◆ **What is required**
Below are the records; copy each line in which "none" occurs.

Start of Records supplied

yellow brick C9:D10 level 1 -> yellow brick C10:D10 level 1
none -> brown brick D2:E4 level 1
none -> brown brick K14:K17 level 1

End of Records supplied
Start of Records supplied

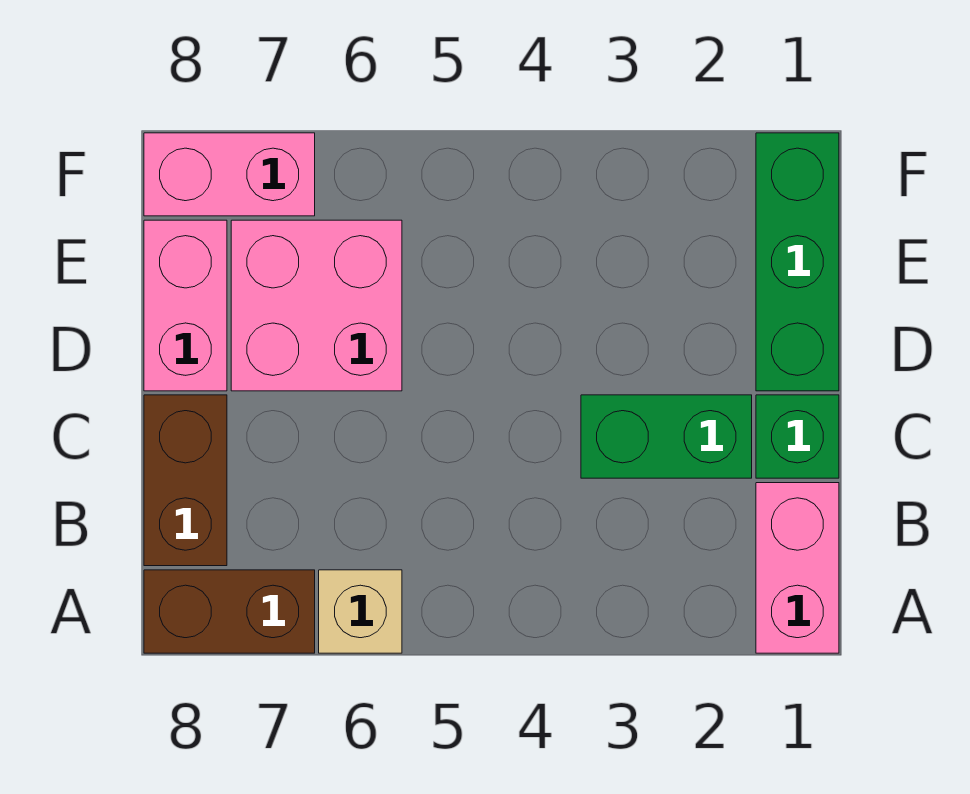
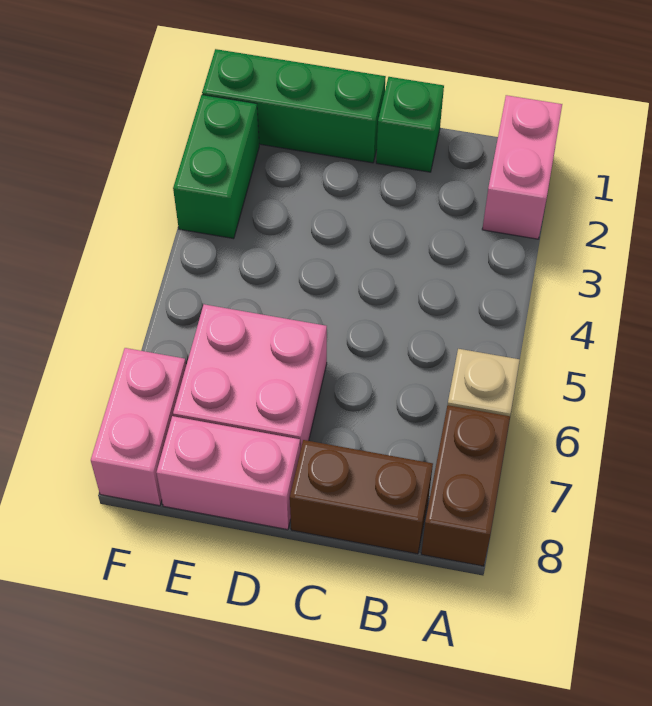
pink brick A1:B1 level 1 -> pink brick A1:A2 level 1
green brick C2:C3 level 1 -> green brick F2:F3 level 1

End of Records supplied

◆ **Response to this task**
none -> brown brick D2:E4 level 1
none -> brown brick K14:K17 level 1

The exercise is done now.